Provided information section start
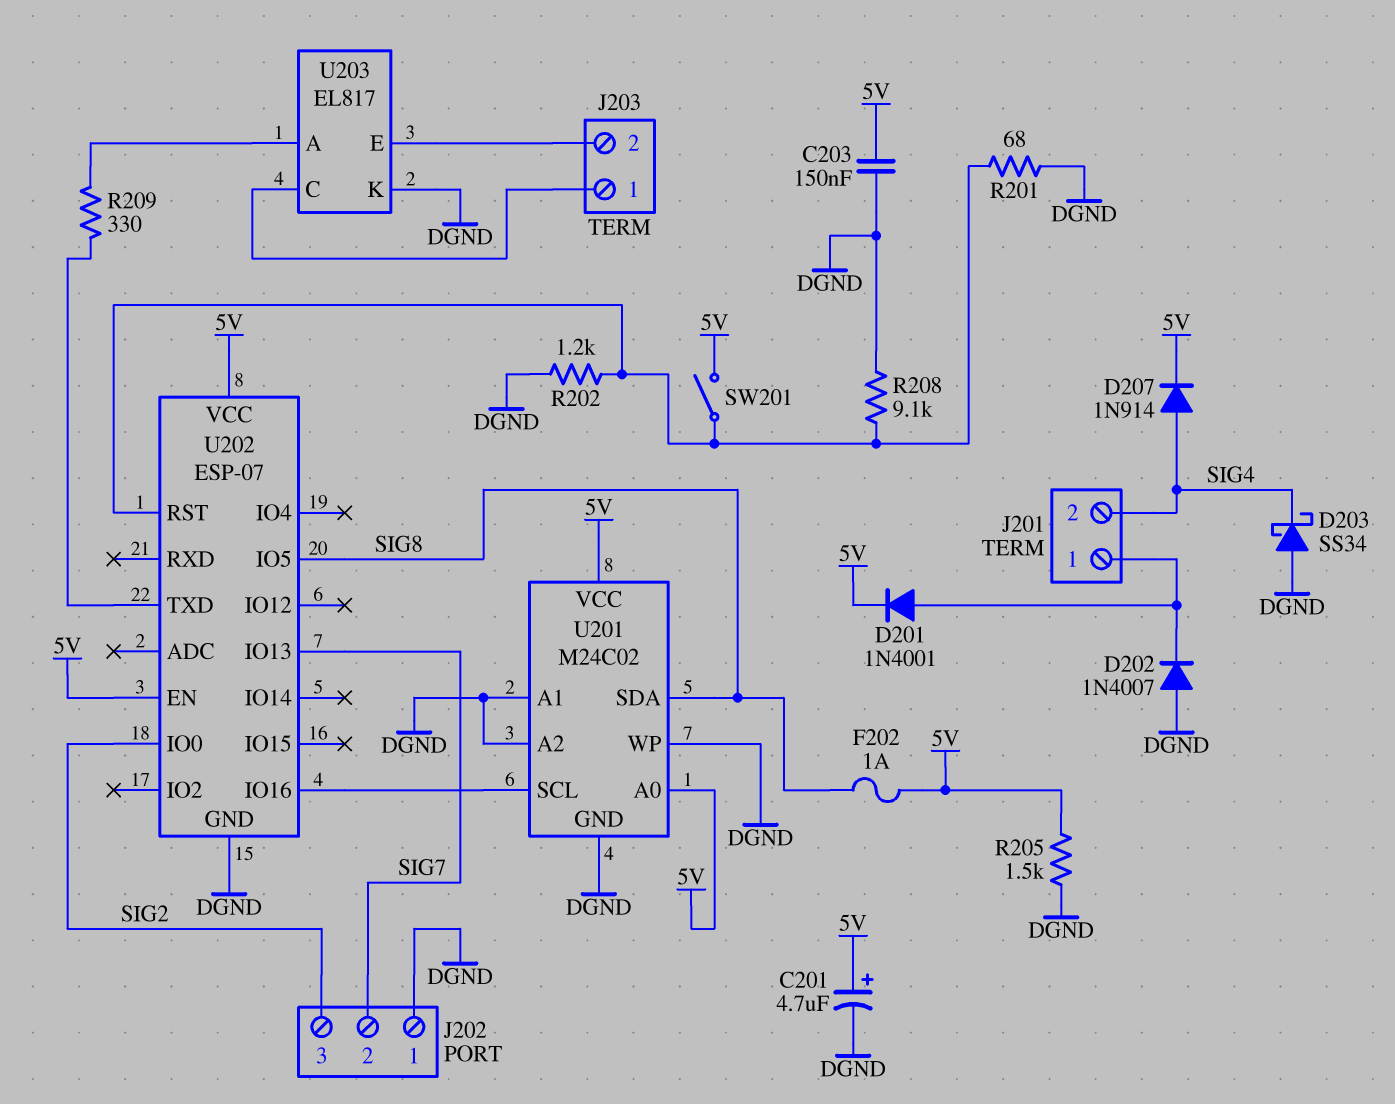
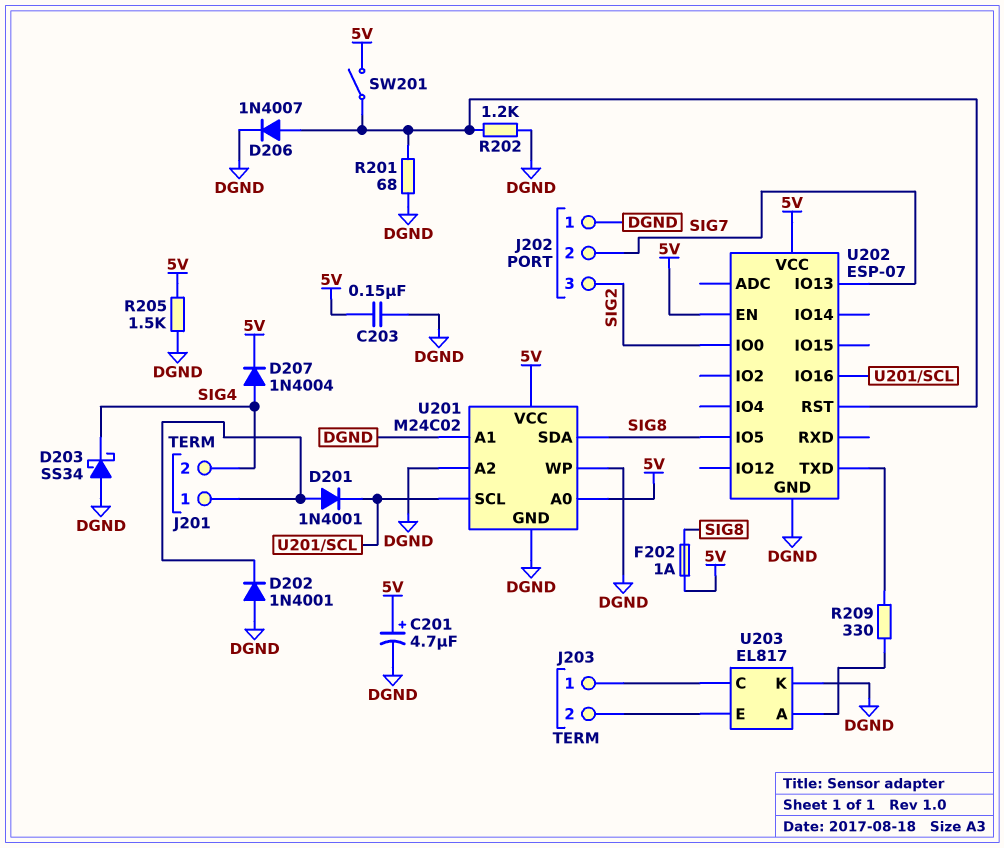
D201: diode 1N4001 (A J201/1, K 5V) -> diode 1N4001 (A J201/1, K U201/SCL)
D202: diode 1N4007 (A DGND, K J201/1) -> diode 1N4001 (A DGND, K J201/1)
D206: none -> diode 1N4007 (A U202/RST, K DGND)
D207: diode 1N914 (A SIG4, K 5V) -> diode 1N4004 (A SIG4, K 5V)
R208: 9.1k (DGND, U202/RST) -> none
Provided information section end
## Exercise prompt
From the entries above, extract every line where the word "DGND" appears.

## Answer to this task
D202: diode 1N4007 (A DGND, K J201/1) -> diode 1N4001 (A DGND, K J201/1)
D206: none -> diode 1N4007 (A U202/RST, K DGND)
R208: 9.1k (DGND, U202/RST) -> none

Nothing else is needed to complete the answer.